Task brief: Reproduce only the lines of the material below that start at the line containing "R1: 22k (IC2/in-, IC2/out)" and stop at the line containing "U13: XOR 74HC86". Keep both end lines.

Data section:
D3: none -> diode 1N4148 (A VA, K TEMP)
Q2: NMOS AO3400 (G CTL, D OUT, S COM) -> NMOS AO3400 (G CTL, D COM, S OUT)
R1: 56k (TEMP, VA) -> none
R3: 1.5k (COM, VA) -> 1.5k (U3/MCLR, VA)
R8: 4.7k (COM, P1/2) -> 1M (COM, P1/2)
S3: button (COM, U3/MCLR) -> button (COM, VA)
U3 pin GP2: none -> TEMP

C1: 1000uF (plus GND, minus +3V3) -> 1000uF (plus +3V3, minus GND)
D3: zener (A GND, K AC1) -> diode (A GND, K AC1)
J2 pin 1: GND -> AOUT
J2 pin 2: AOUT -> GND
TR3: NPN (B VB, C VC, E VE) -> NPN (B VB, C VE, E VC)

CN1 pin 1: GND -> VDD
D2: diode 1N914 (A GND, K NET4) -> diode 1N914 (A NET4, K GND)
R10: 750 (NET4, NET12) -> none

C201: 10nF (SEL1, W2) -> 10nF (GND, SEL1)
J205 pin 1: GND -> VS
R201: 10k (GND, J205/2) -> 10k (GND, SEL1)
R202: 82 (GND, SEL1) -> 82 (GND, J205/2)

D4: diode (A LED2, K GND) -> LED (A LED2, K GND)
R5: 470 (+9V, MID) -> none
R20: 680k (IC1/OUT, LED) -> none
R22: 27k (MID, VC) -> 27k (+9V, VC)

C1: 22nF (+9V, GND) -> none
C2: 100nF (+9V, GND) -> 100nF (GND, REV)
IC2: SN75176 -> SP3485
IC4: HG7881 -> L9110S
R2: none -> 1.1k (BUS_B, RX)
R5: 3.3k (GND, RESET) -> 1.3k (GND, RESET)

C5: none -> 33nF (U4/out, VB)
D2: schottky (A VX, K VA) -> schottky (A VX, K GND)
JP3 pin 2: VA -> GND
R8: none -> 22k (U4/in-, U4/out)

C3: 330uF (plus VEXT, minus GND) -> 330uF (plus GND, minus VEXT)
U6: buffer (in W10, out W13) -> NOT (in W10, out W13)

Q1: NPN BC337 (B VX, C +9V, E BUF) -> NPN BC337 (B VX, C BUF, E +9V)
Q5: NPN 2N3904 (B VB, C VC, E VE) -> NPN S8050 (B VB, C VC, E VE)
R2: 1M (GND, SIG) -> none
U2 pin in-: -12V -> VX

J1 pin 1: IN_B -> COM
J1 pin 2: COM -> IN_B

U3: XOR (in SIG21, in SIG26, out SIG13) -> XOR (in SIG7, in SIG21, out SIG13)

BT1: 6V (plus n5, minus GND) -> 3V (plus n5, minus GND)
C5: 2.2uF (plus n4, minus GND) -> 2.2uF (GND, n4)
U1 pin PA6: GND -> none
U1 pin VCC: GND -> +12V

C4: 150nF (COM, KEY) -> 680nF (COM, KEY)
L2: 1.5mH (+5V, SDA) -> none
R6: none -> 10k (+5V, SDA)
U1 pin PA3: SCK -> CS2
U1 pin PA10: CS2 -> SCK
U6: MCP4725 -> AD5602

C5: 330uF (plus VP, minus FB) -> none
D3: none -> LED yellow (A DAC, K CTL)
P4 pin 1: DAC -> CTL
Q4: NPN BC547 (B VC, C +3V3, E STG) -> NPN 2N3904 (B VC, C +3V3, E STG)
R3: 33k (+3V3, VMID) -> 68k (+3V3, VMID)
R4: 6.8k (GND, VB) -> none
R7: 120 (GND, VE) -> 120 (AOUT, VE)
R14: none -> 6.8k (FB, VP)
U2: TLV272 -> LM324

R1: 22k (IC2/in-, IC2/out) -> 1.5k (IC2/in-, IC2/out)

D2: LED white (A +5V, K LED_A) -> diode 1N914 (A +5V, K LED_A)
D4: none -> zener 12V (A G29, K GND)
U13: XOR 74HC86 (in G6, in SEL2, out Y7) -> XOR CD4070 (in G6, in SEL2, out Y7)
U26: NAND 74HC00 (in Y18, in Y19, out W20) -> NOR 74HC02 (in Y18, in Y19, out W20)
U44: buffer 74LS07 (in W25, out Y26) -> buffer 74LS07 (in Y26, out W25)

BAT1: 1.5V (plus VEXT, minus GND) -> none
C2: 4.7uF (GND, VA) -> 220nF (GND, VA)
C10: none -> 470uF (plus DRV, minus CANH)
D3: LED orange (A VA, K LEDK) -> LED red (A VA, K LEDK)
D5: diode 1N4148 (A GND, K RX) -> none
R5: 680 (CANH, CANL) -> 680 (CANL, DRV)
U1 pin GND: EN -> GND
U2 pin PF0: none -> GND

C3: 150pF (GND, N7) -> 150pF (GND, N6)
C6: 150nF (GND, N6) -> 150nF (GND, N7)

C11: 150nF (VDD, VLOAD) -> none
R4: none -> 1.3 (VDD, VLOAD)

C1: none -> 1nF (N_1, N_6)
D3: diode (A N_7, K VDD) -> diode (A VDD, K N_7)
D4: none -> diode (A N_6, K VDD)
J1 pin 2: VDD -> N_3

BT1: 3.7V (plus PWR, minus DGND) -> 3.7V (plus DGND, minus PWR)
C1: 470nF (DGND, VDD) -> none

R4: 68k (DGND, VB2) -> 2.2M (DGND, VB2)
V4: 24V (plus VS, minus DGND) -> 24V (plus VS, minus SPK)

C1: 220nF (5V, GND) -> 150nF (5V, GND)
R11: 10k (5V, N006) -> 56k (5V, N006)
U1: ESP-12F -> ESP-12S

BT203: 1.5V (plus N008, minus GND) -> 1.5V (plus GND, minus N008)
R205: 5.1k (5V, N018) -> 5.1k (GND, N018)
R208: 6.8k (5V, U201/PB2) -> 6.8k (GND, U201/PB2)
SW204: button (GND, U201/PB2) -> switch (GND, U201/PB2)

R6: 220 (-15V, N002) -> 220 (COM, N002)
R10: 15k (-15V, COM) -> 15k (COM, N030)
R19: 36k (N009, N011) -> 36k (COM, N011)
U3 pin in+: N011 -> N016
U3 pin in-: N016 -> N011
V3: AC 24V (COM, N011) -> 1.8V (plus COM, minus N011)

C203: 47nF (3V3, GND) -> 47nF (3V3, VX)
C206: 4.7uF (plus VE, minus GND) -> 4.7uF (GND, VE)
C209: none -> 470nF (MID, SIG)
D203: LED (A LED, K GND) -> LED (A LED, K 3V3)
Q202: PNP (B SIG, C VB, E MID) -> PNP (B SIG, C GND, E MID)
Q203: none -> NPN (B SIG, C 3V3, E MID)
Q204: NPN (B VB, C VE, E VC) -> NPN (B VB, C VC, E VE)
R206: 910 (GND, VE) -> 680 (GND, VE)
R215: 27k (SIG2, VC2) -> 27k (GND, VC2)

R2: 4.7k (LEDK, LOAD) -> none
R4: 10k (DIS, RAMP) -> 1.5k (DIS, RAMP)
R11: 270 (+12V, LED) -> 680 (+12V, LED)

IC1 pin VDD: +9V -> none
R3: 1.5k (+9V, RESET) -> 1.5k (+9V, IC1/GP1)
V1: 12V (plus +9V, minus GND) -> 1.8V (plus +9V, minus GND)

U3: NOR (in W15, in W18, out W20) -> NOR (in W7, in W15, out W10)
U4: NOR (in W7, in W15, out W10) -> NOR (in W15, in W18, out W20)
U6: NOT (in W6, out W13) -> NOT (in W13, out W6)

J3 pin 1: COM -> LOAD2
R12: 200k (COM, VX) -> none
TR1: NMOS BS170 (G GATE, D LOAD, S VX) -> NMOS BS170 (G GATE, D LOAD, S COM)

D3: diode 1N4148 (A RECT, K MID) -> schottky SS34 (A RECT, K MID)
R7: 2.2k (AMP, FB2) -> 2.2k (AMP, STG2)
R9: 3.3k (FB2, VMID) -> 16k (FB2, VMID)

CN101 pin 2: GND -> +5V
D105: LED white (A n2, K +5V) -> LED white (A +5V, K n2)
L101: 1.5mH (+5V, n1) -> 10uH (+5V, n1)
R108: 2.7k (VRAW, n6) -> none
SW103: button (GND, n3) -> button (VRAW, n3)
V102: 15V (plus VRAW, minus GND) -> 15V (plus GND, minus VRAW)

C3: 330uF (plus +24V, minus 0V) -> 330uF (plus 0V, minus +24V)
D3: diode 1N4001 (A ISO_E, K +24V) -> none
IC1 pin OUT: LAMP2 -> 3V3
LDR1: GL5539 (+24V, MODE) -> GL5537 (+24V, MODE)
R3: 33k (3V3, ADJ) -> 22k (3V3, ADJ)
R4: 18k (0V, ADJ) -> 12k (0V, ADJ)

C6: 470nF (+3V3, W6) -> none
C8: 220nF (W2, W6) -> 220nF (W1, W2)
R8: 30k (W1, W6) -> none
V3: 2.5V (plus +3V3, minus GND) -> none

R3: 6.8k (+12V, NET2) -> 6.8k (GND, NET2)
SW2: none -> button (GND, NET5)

Solution to this exercise:
R1: 22k (IC2/in-, IC2/out) -> 1.5k (IC2/in-, IC2/out)

D2: LED white (A +5V, K LED_A) -> diode 1N914 (A +5V, K LED_A)
D4: none -> zener 12V (A G29, K GND)
U13: XOR 74HC86 (in G6, in SEL2, out Y7) -> XOR CD4070 (in G6, in SEL2, out Y7)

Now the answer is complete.